→ DESCRIPTION OF THE TASK
Please copy all of the data that follows exactly, leaving any pictures out.

→ EXTRACTED RECORDS
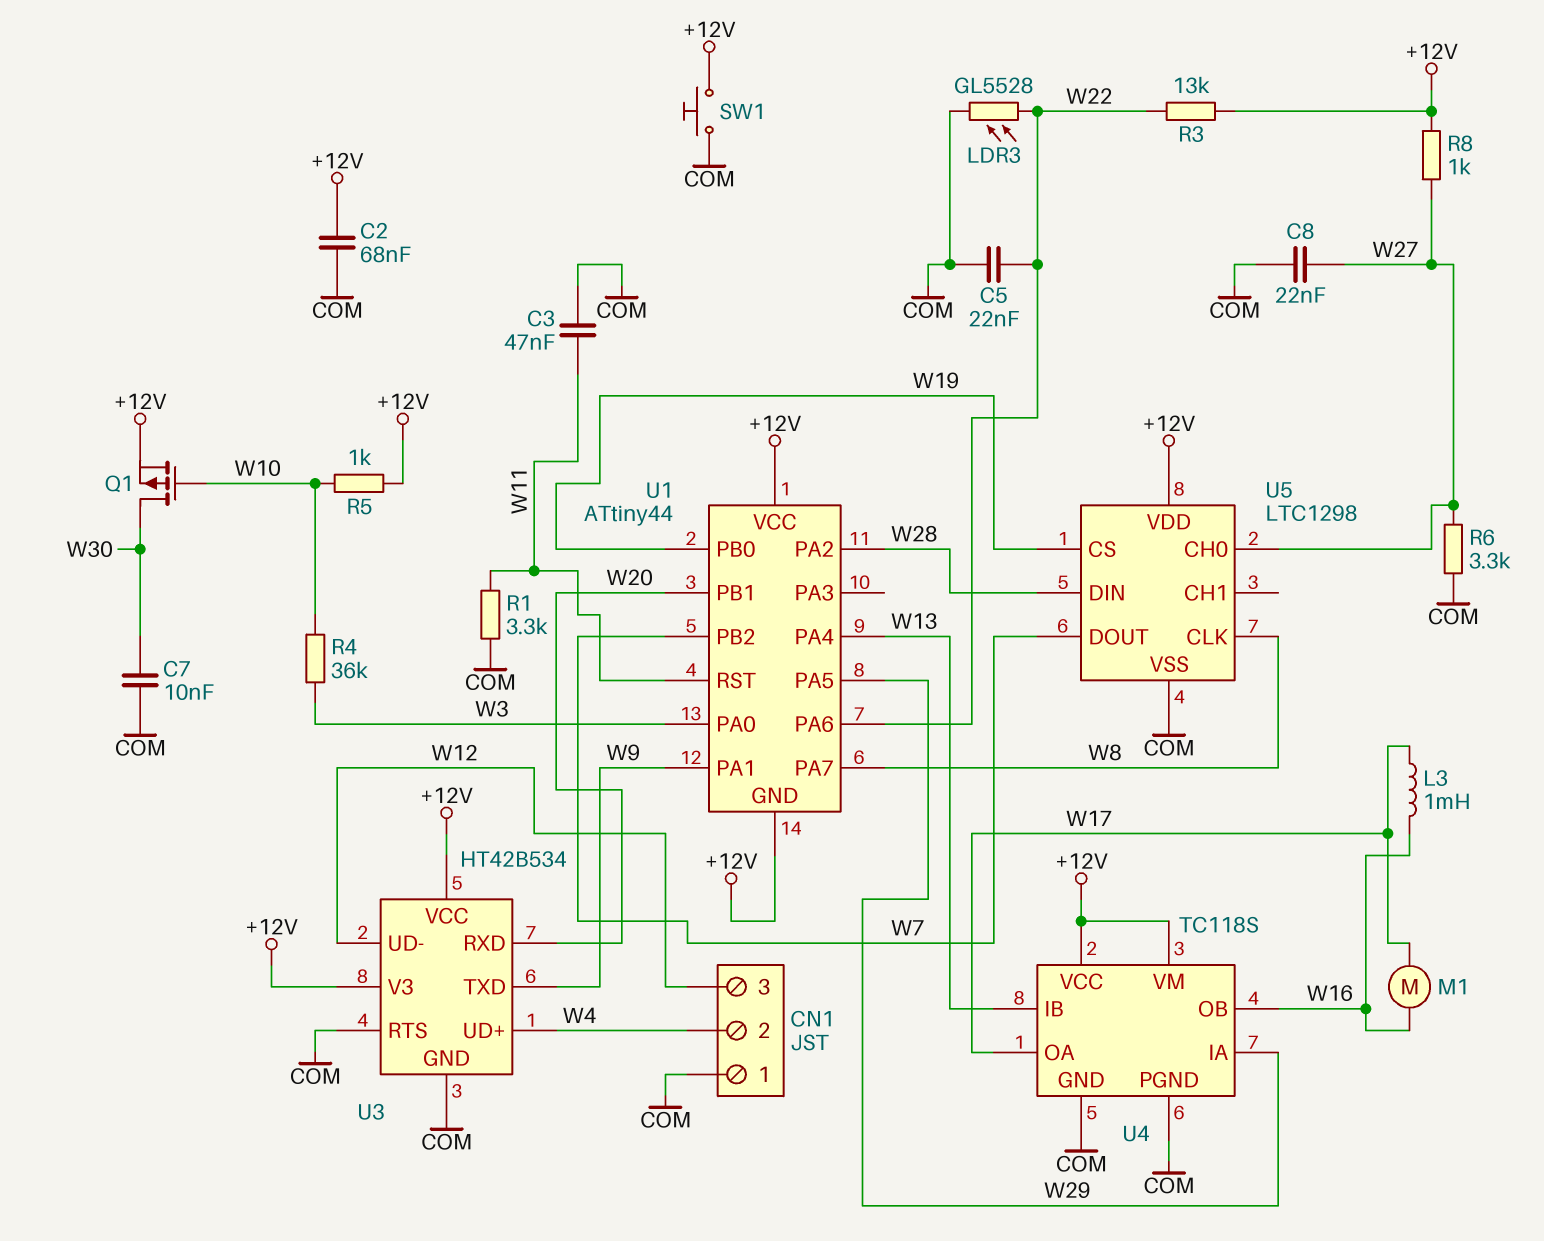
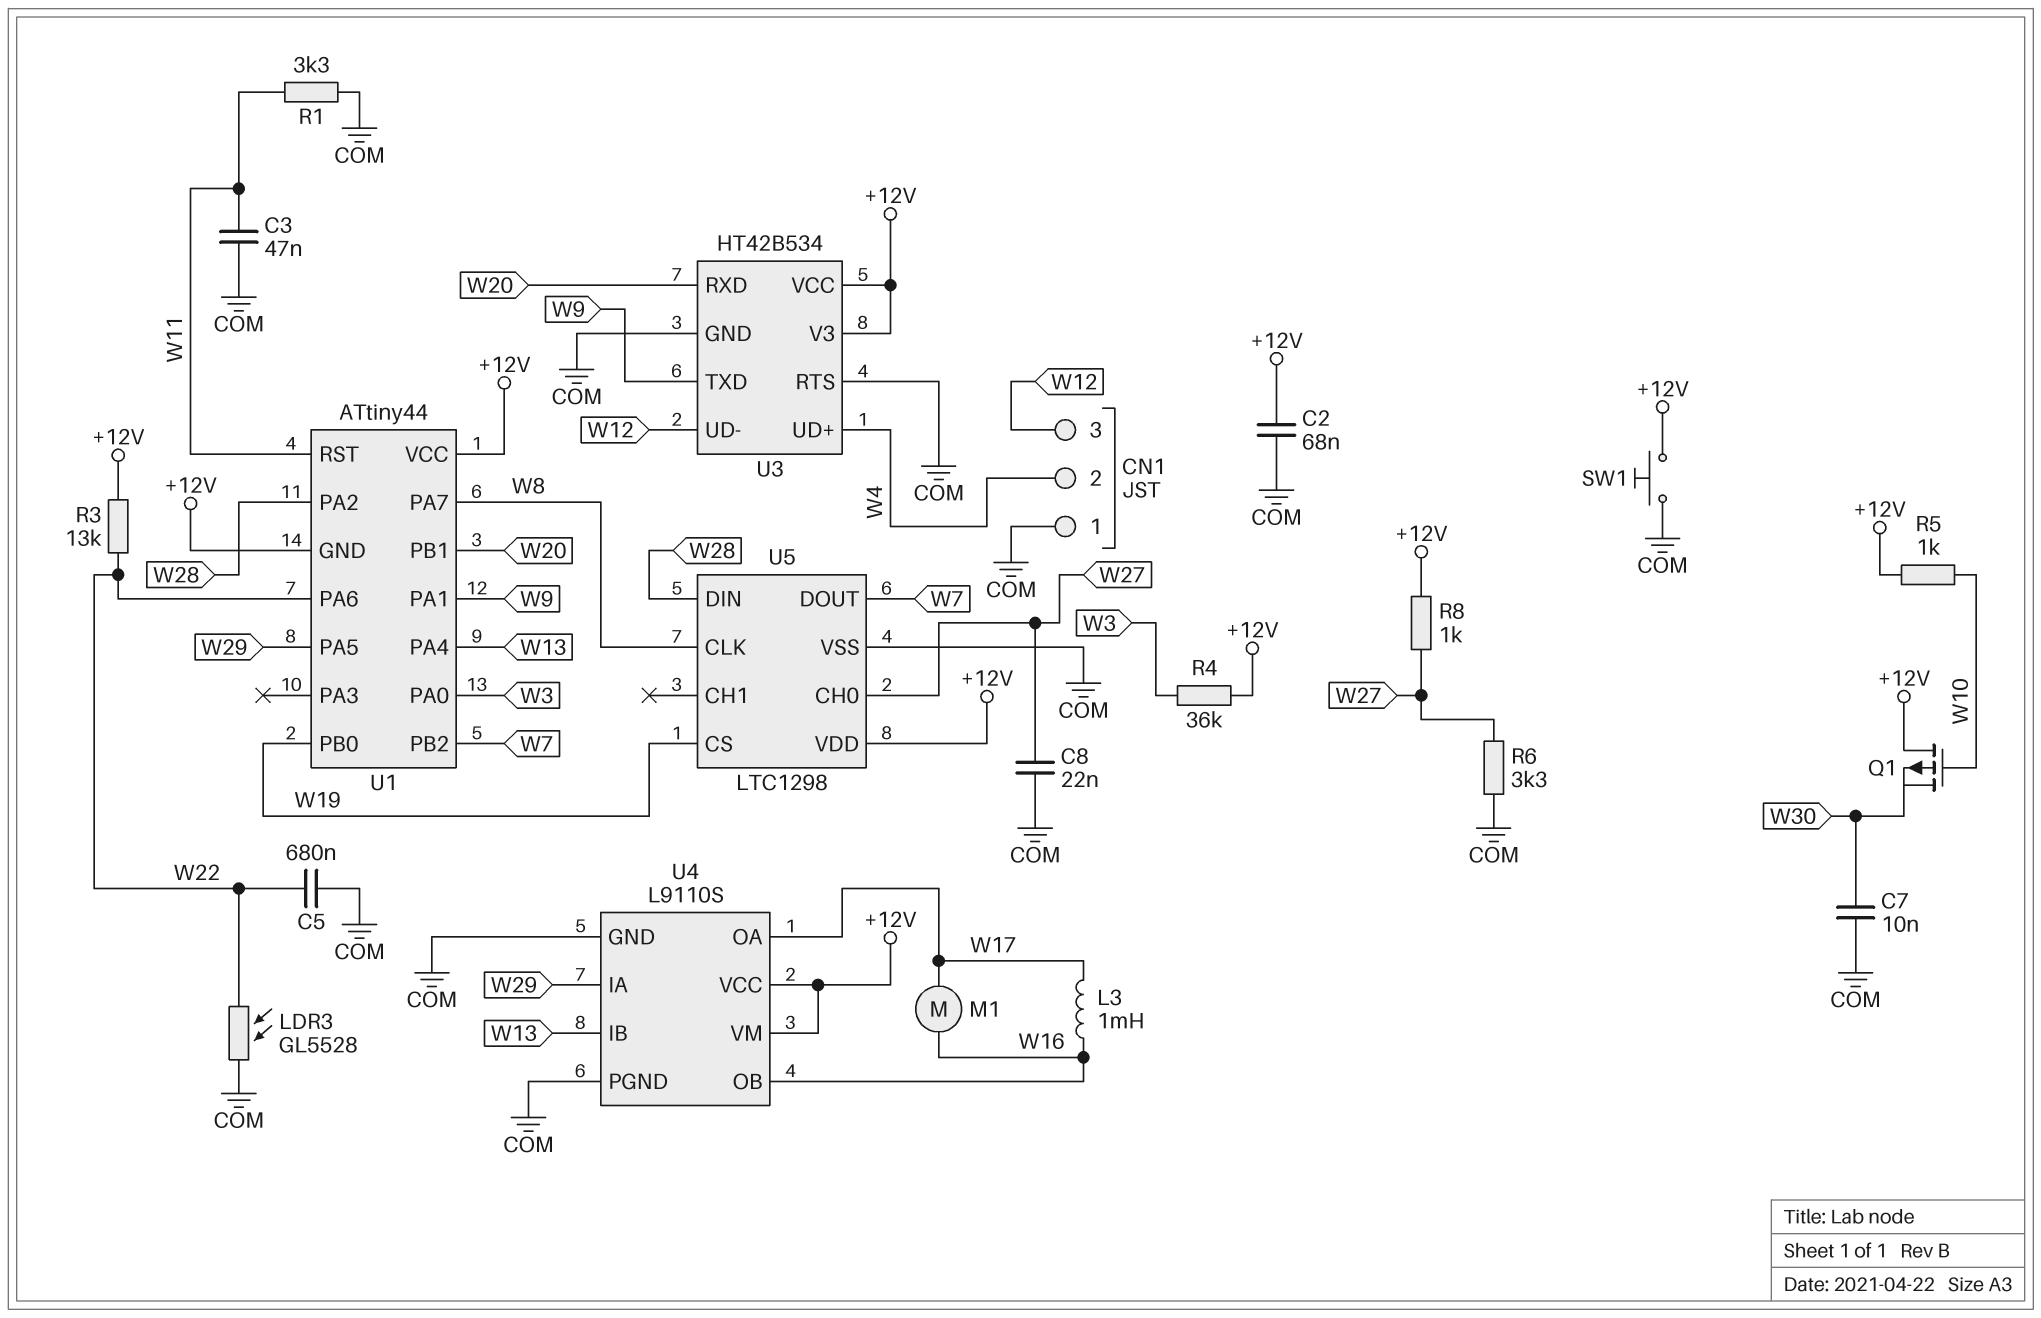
C5: 22nF (COM, W22) -> 680nF (COM, W22)
Q1: PMOS (G W10, D W30, S +12V) -> PMOS (G W10, D +12V, S W30)
R4: 36k (W3, W10) -> 36k (+12V, W3)
U4: TC118S -> L9110S

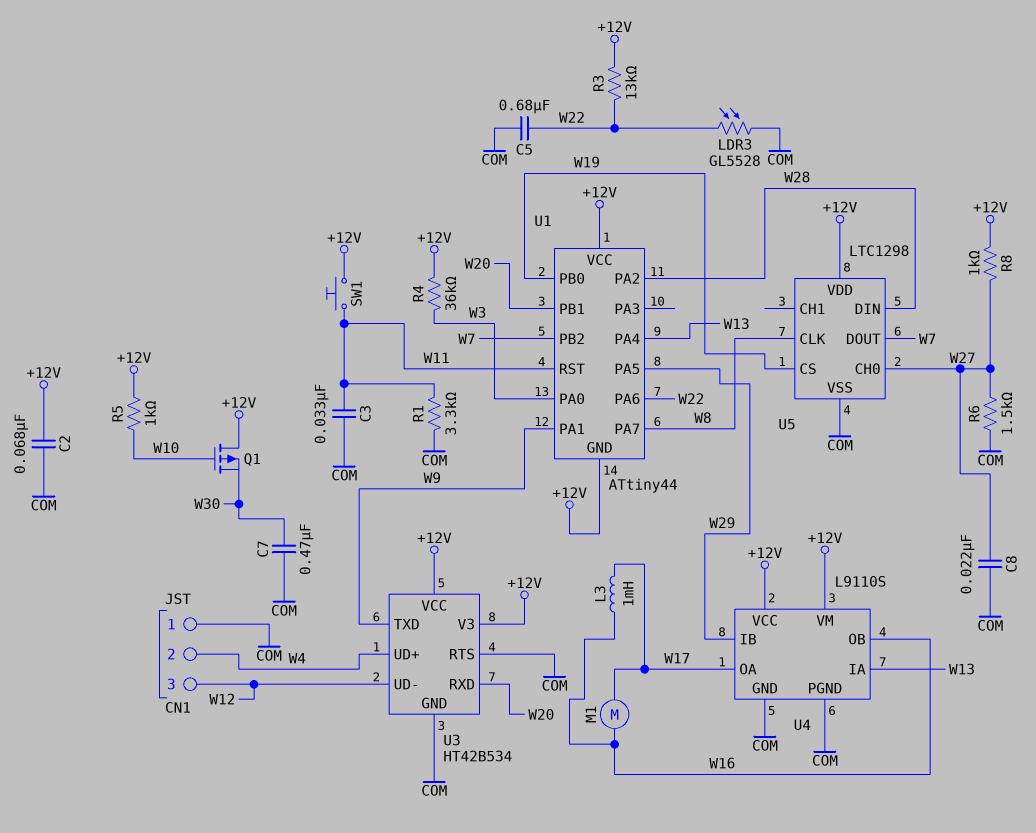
C3: 47nF (COM, W11) -> 33nF (COM, W11)
C7: 10nF (COM, W30) -> 470nF (COM, W30)
R6: 3.3k (COM, W27) -> 1.5k (COM, W27)
SW1: button (+12V, COM) -> button (+12V, W11)
U4 pin IA: W29 -> W13
U4 pin IB: W13 -> W29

→ TASK OUTPUT
C5: 22nF (COM, W22) -> 680nF (COM, W22)
Q1: PMOS (G W10, D W30, S +12V) -> PMOS (G W10, D +12V, S W30)
R4: 36k (W3, W10) -> 36k (+12V, W3)
U4: TC118S -> L9110S

C3: 47nF (COM, W11) -> 33nF (COM, W11)
C7: 10nF (COM, W30) -> 470nF (COM, W30)
R6: 3.3k (COM, W27) -> 1.5k (COM, W27)
SW1: button (+12V, COM) -> button (+12V, W11)
U4 pin IA: W29 -> W13
U4 pin IB: W13 -> W29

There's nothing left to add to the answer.